Exercise description: The lines running from the one that contains "TP1: test point (SIG15) -> none" to the end of the records below are what to reproduce, exactly and without pictures.

Start of Data under study

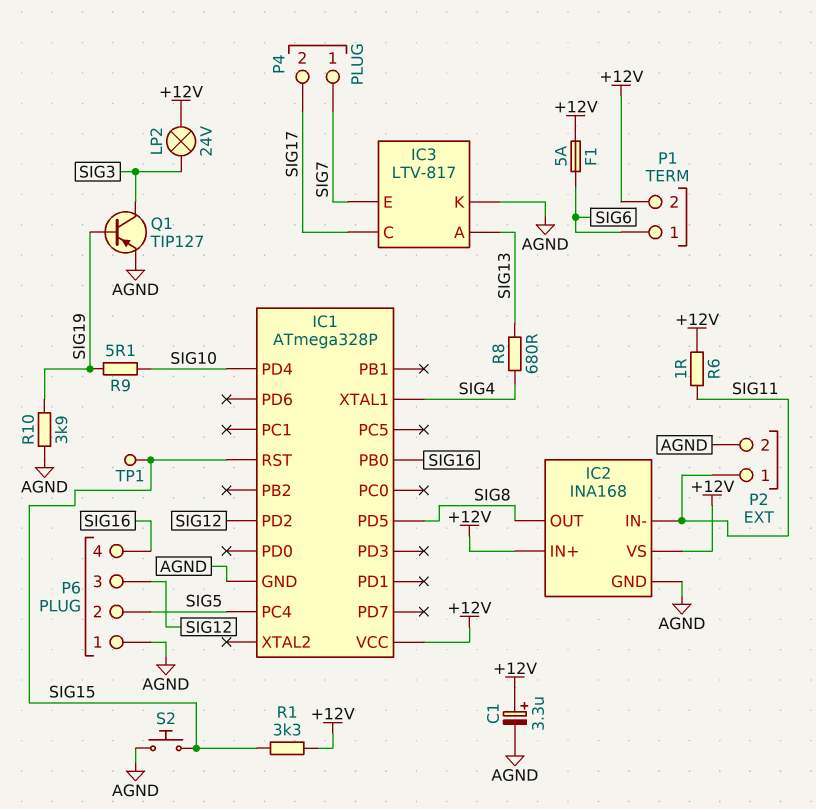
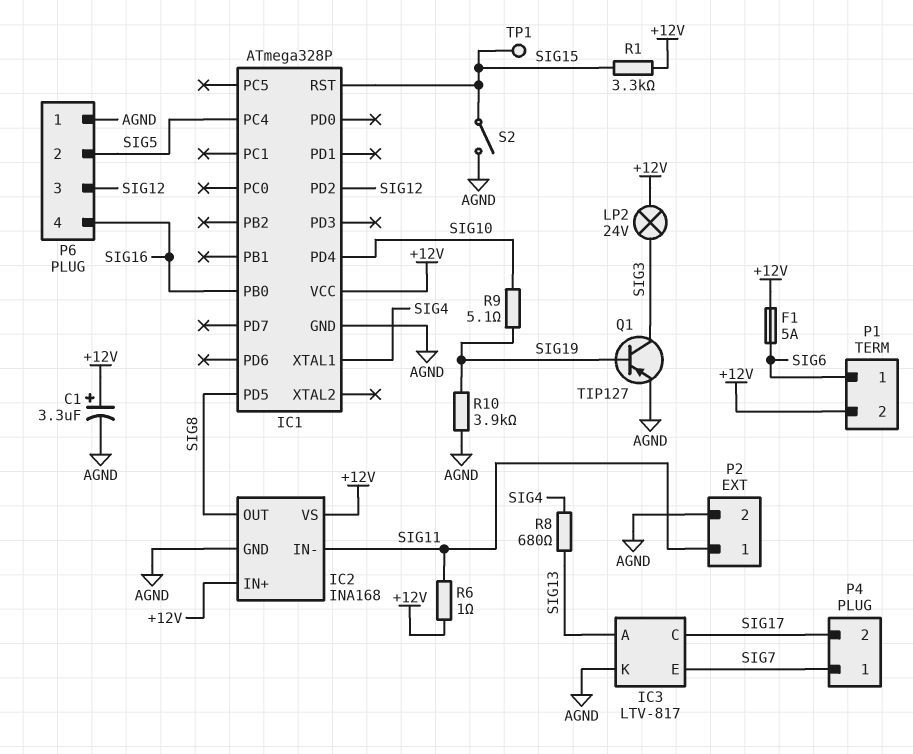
S2: button (AGND, SIG15) -> switch (AGND, SIG15)

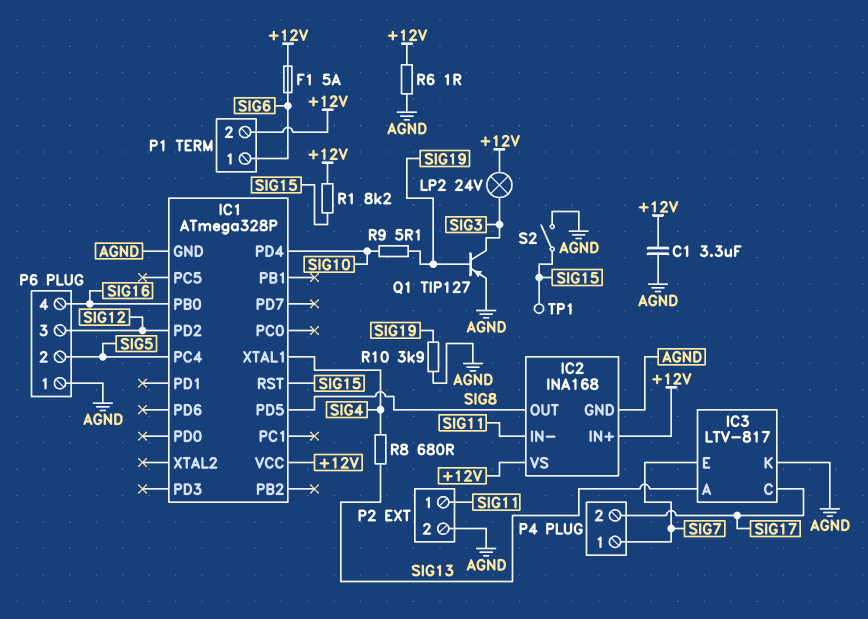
C1: 3.3uF (plus +12V, minus AGND) -> 3.3uF (+12V, AGND)
R1: 3.3k (+12V, SIG15) -> 8.2k (+12V, SIG15)
R6: 1 (+12V, SIG11) -> 1 (+12V, AGND)

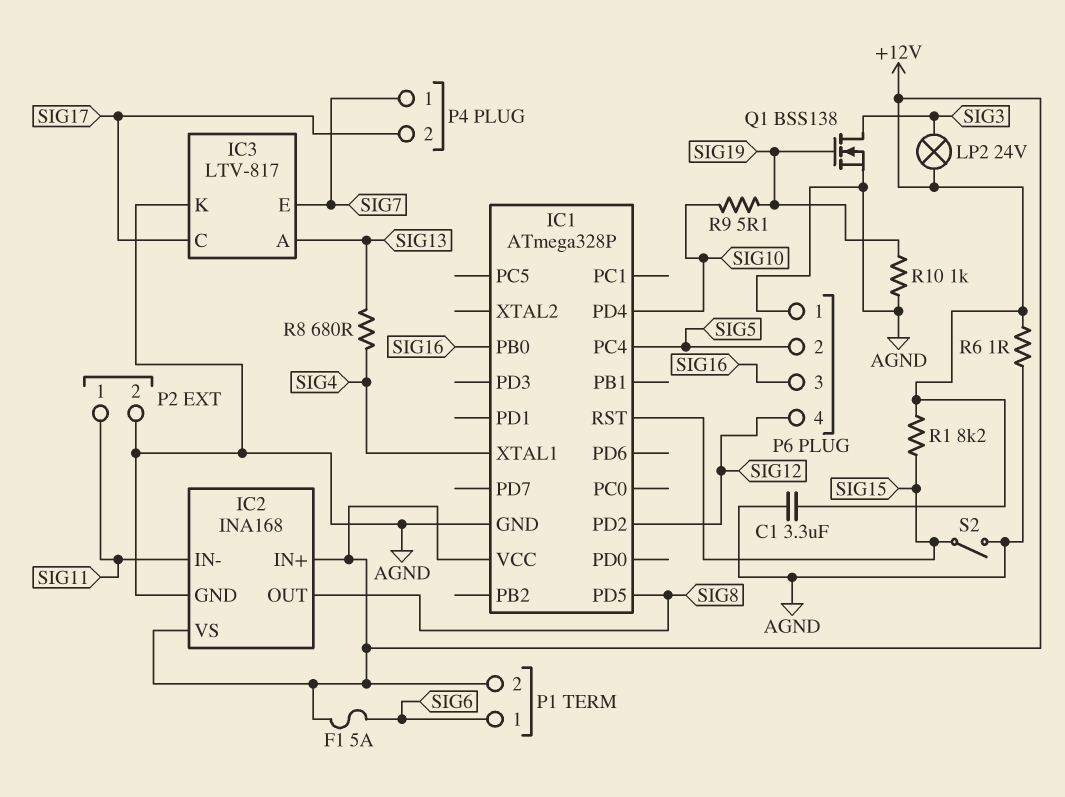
P6 pin 3: SIG12 -> SIG16
P6 pin 4: SIG16 -> SIG12
Q1: PNP TIP127 (B SIG19, C SIG3, E AGND) -> NMOS BSS138 (G SIG19, D SIG3, S AGND)
R10: 3.9k (AGND, SIG19) -> 1k (AGND, SIG19)
TP1: test point (SIG15) -> none

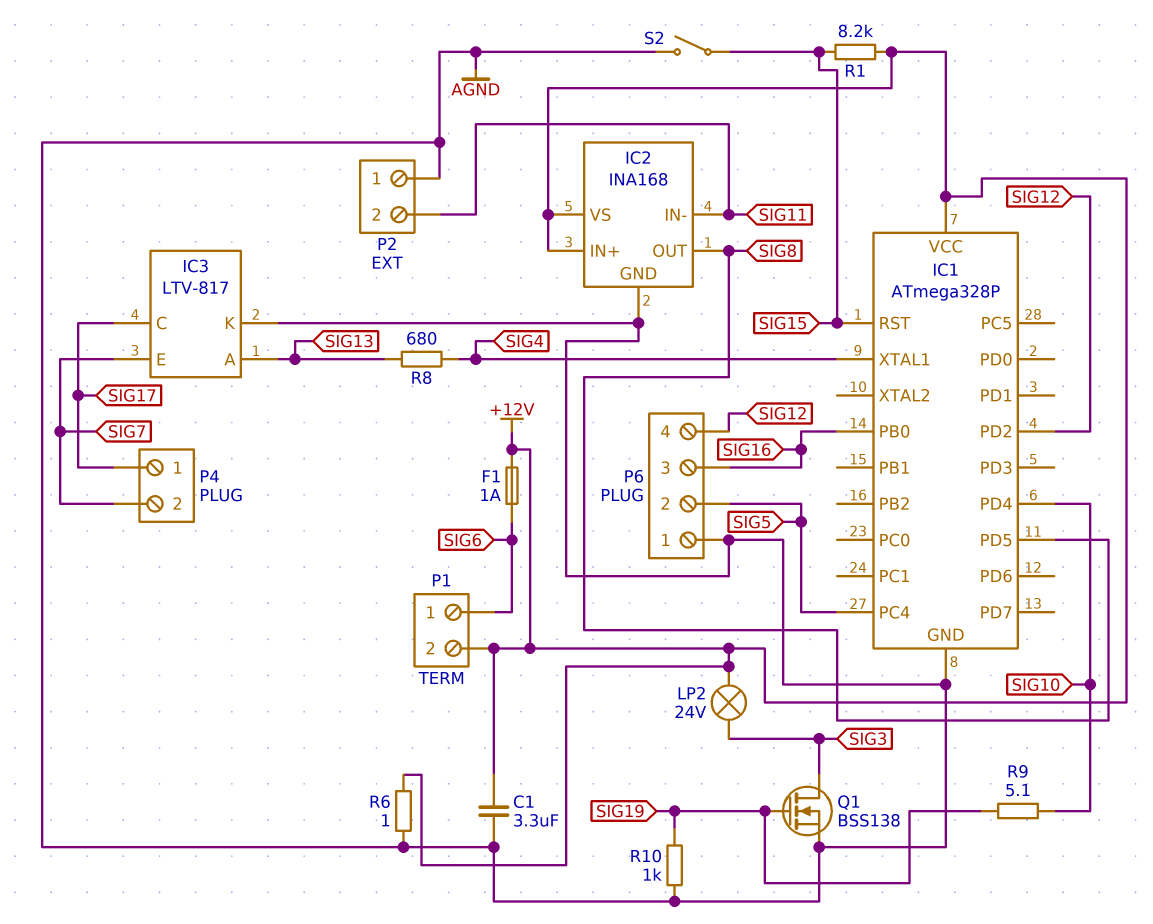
F1: 5A (+12V, SIG6) -> 1A (+12V, SIG6)
P2 pin 1: SIG11 -> AGND
P2 pin 2: AGND -> SIG11
P4 pin 1: SIG7 -> SIG17
P4 pin 2: SIG17 -> SIG7

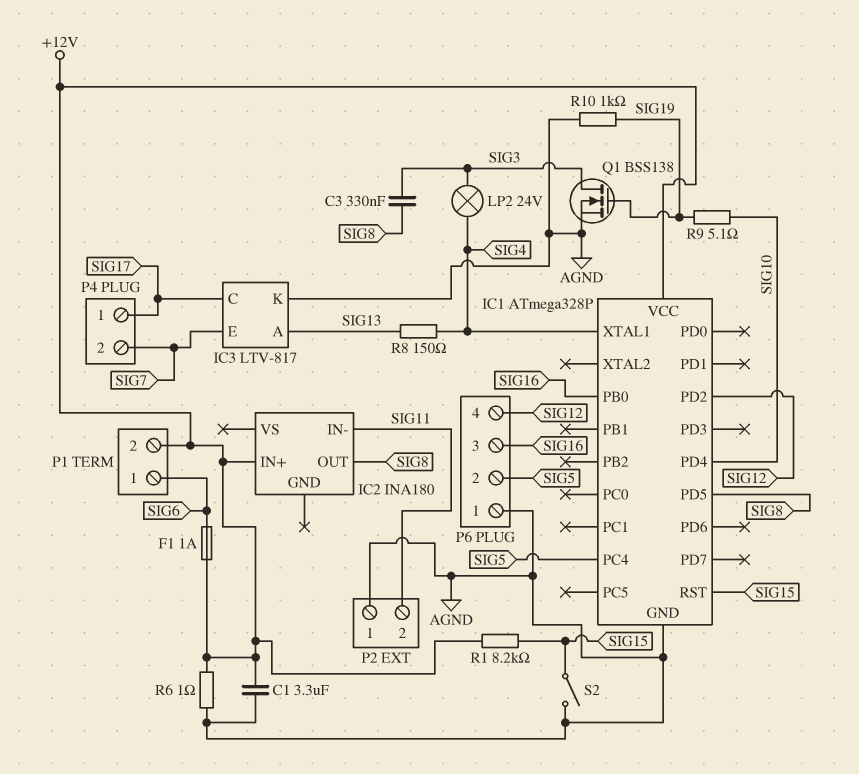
C3: none -> 330nF (SIG3, SIG8)
IC2: INA168 -> INA180
IC2 pin GND: AGND -> none
IC2 pin VS: +12V -> none
LP2: lamp 24V (+12V, SIG3) -> lamp 24V (SIG3, SIG4)
R8: 680 (SIG4, SIG13) -> 150 (SIG4, SIG13)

End of Data under study

Your solution:
TP1: test point (SIG15) -> none

F1: 5A (+12V, SIG6) -> 1A (+12V, SIG6)
P2 pin 1: SIG11 -> AGND
P2 pin 2: AGND -> SIG11
P4 pin 1: SIG7 -> SIG17
P4 pin 2: SIG17 -> SIG7

C3: none -> 330nF (SIG3, SIG8)
IC2: INA168 -> INA180
IC2 pin GND: AGND -> none
IC2 pin VS: +12V -> none
LP2: lamp 24V (+12V, SIG3) -> lamp 24V (SIG3, SIG4)
R8: 680 (SIG4, SIG13) -> 150 (SIG4, SIG13)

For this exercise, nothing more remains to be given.